*** Extracted information ***
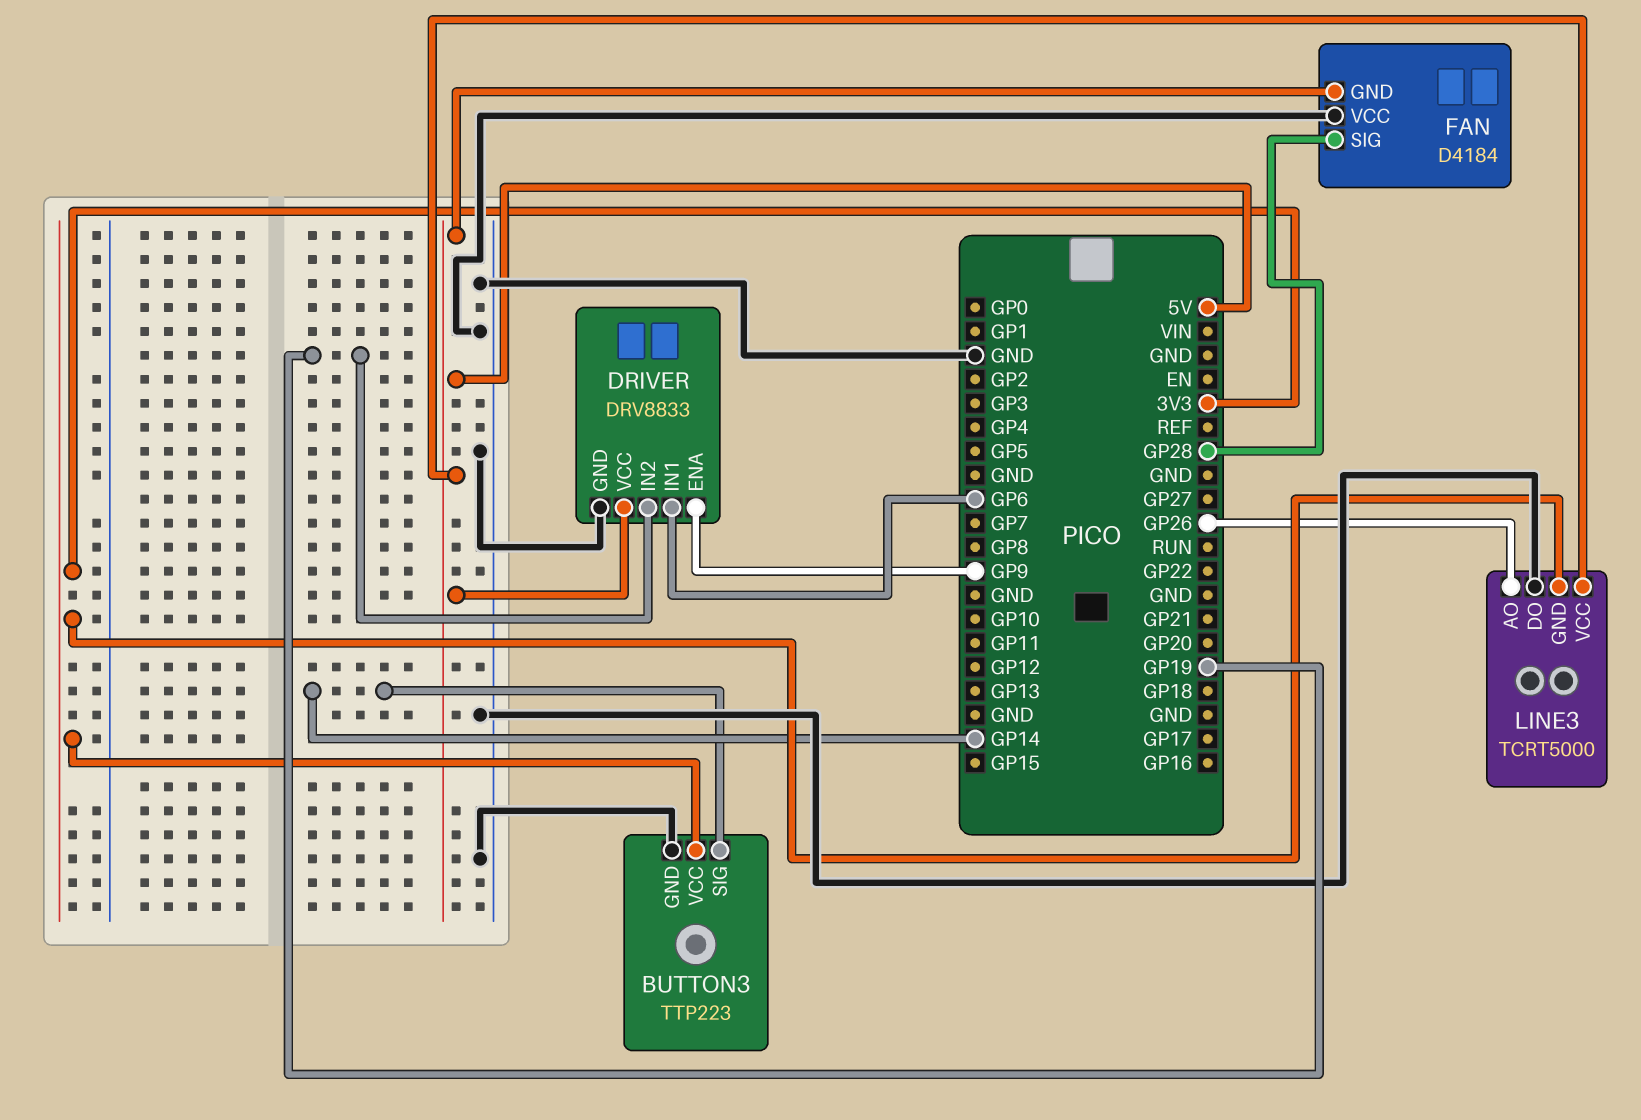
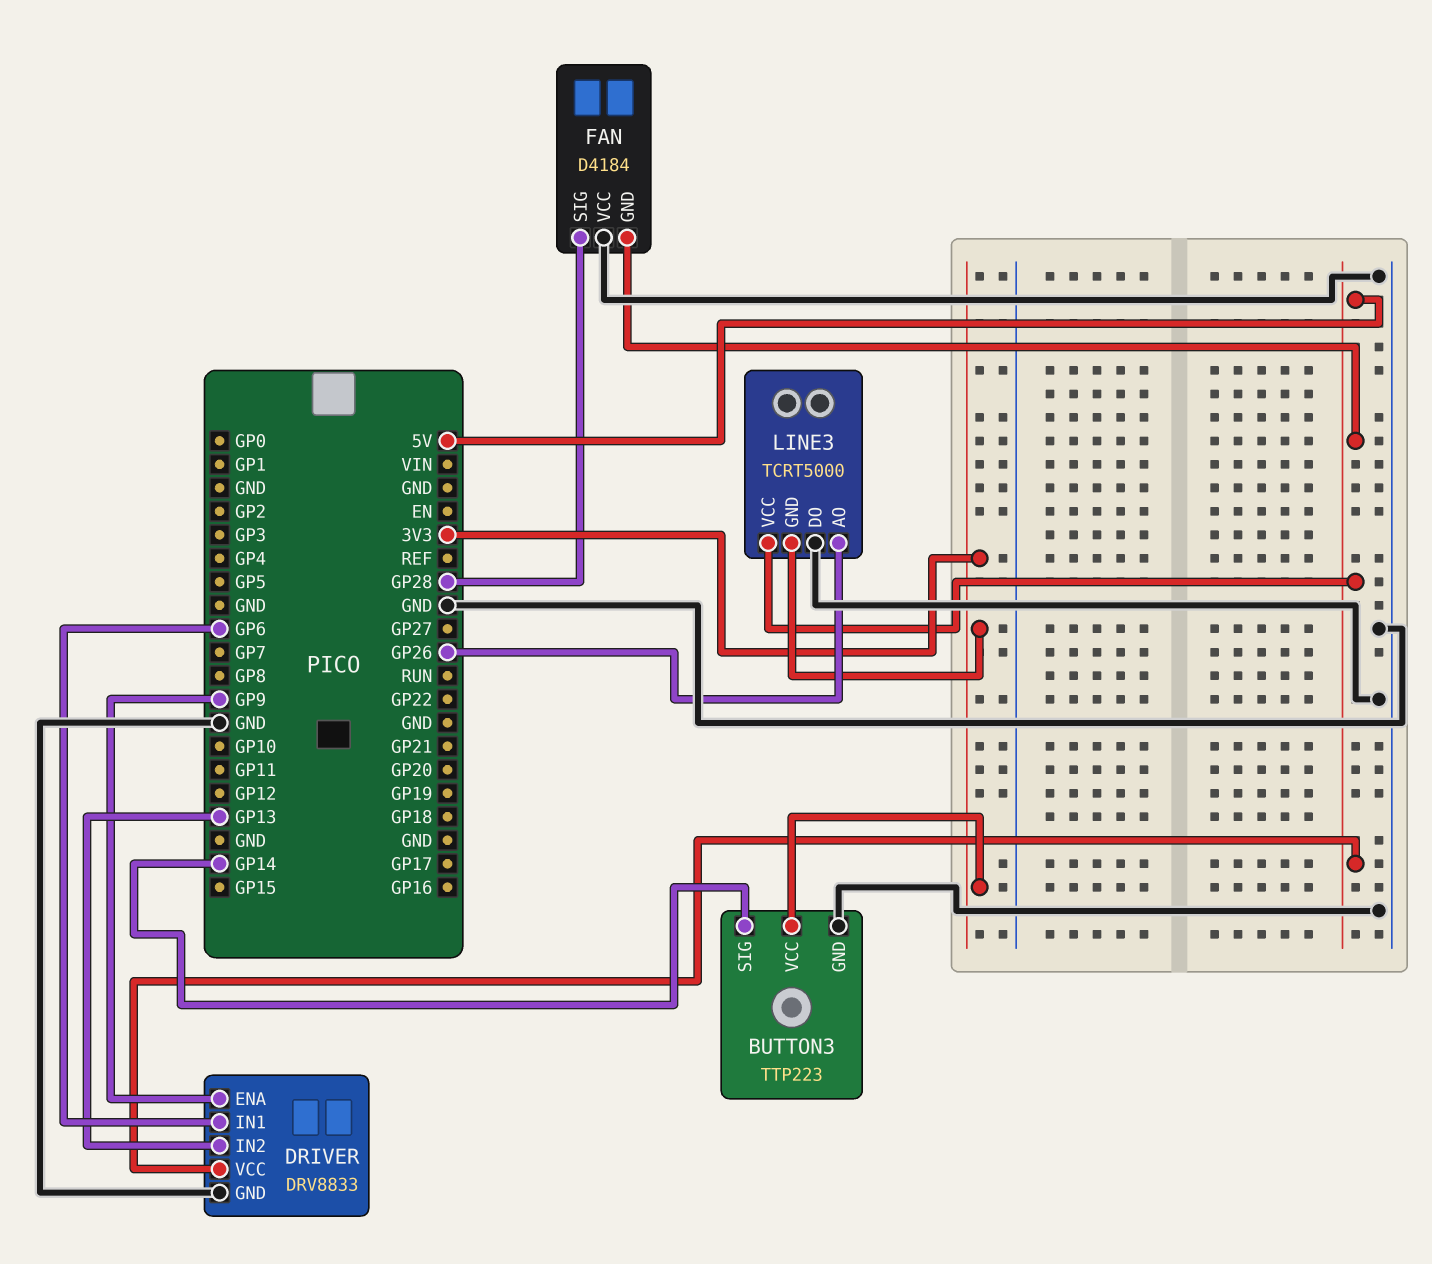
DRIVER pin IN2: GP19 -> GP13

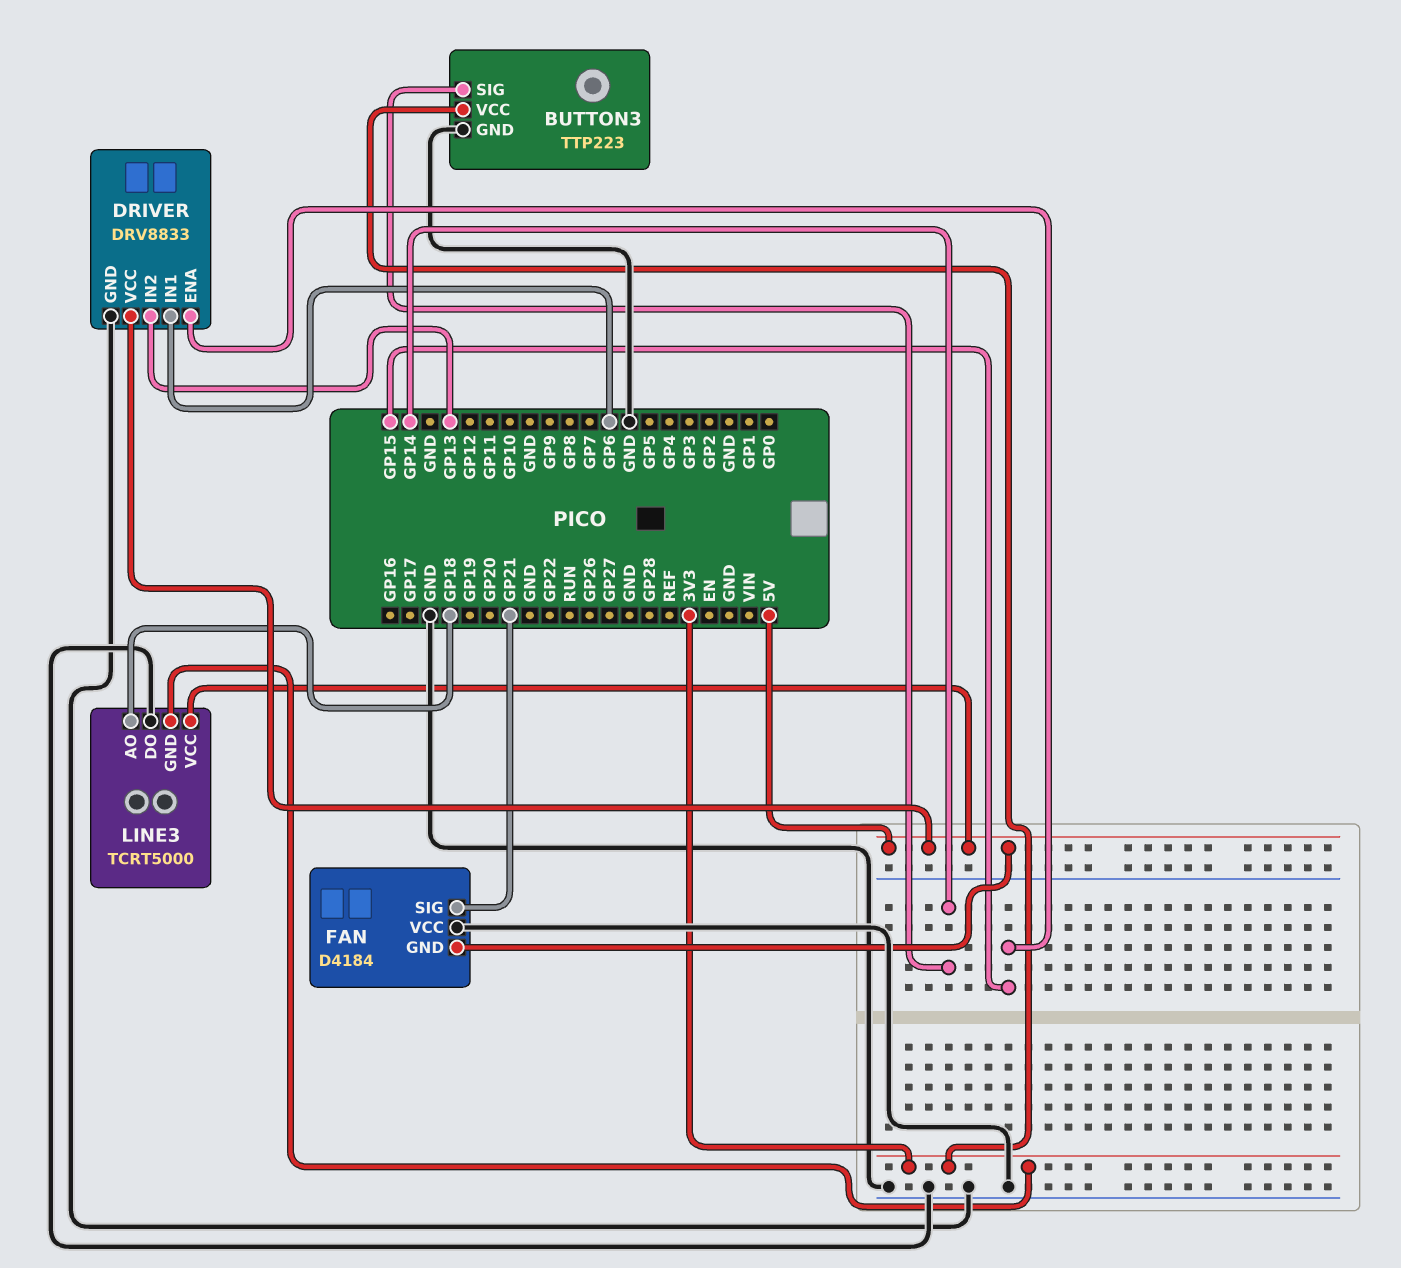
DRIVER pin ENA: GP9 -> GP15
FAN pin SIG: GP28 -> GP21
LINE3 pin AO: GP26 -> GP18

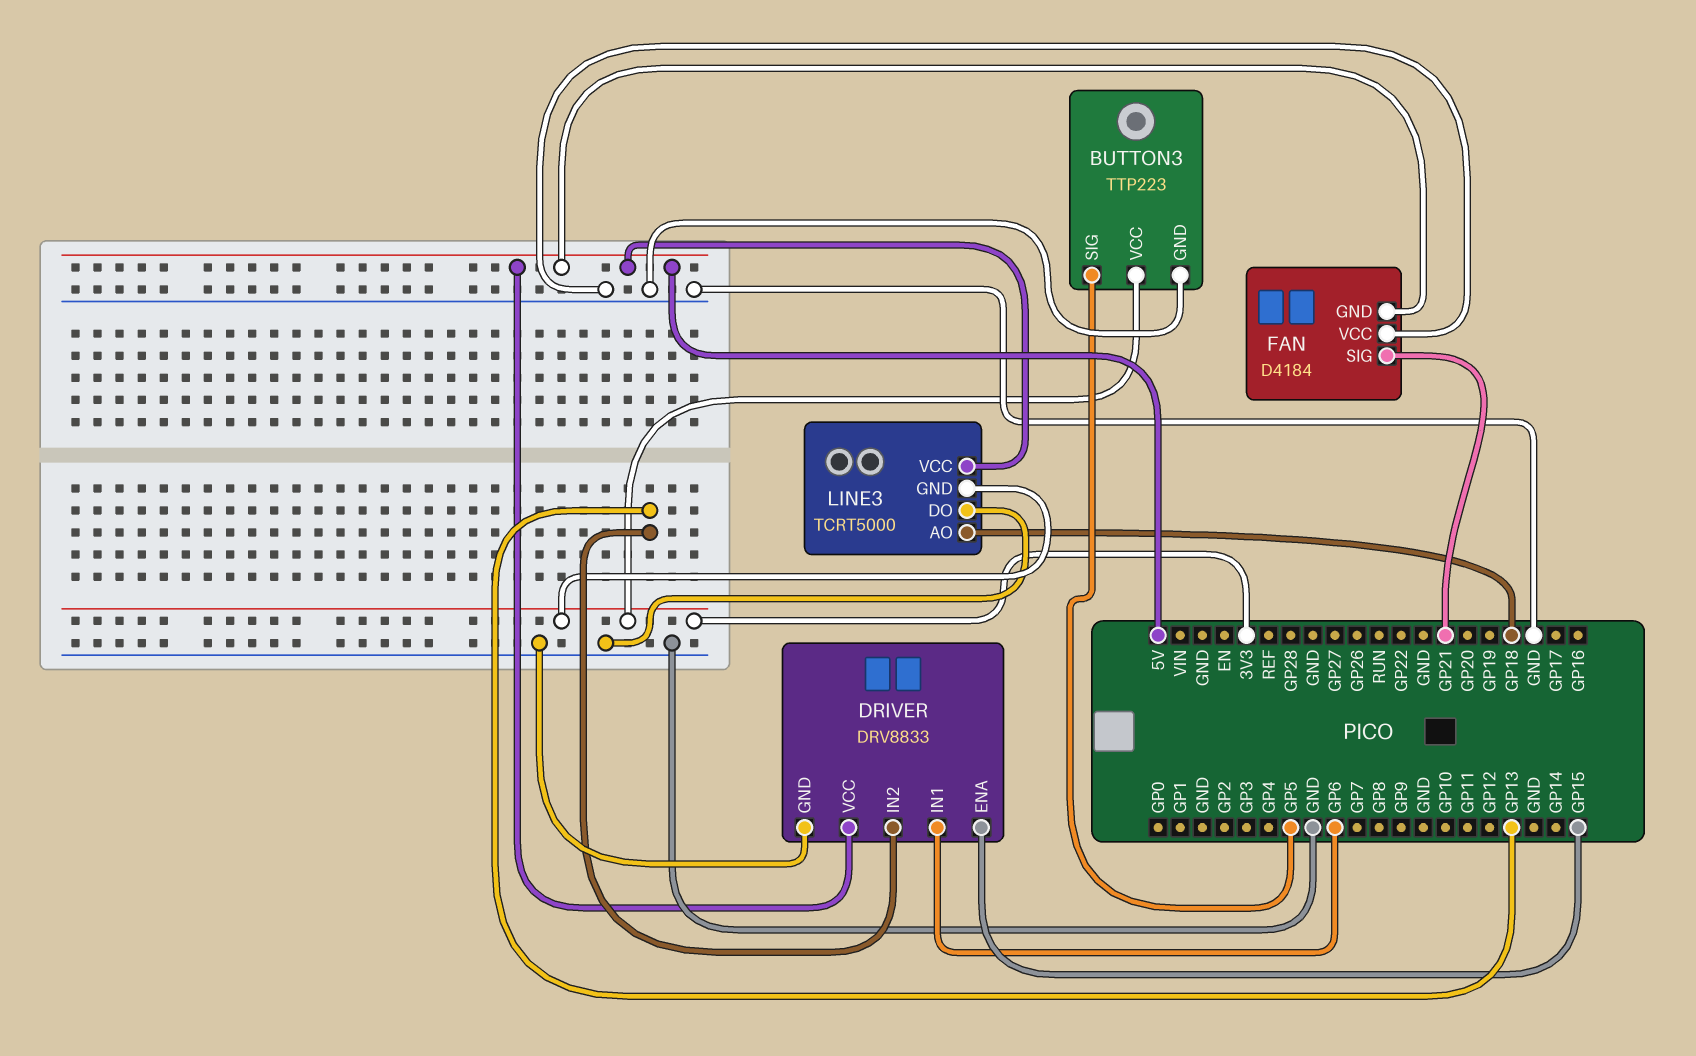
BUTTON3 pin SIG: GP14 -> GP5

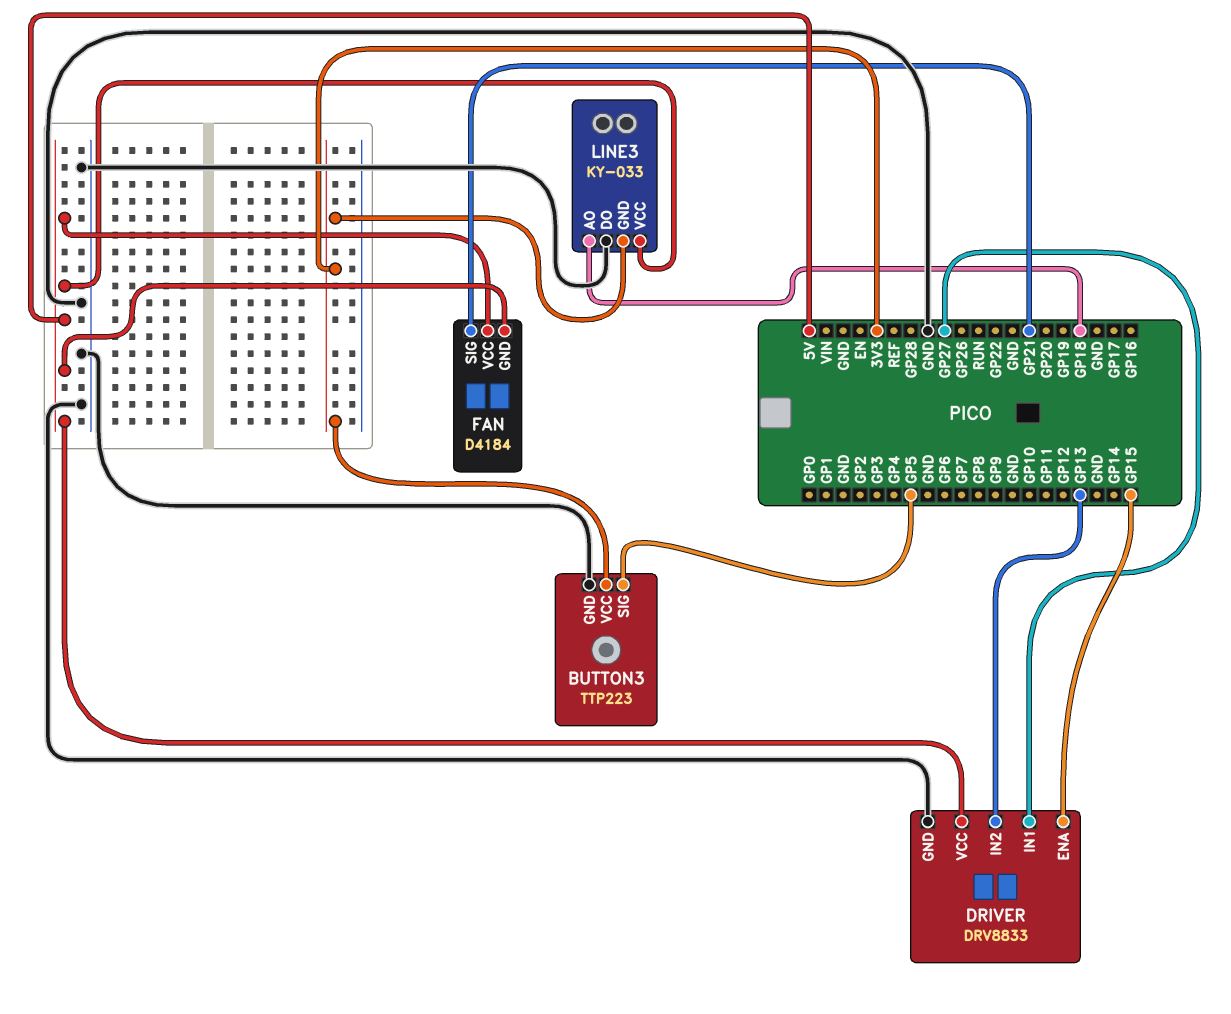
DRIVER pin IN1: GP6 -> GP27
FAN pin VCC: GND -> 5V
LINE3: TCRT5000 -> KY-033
*** End of Extracted information ***
#### Problem details:
Leave out the images and write out the listing above exactly.

#### Written answer:
DRIVER pin IN2: GP19 -> GP13

DRIVER pin ENA: GP9 -> GP15
FAN pin SIG: GP28 -> GP21
LINE3 pin AO: GP26 -> GP18

BUTTON3 pin SIG: GP14 -> GP5

DRIVER pin IN1: GP6 -> GP27
FAN pin VCC: GND -> 5V
LINE3: TCRT5000 -> KY-033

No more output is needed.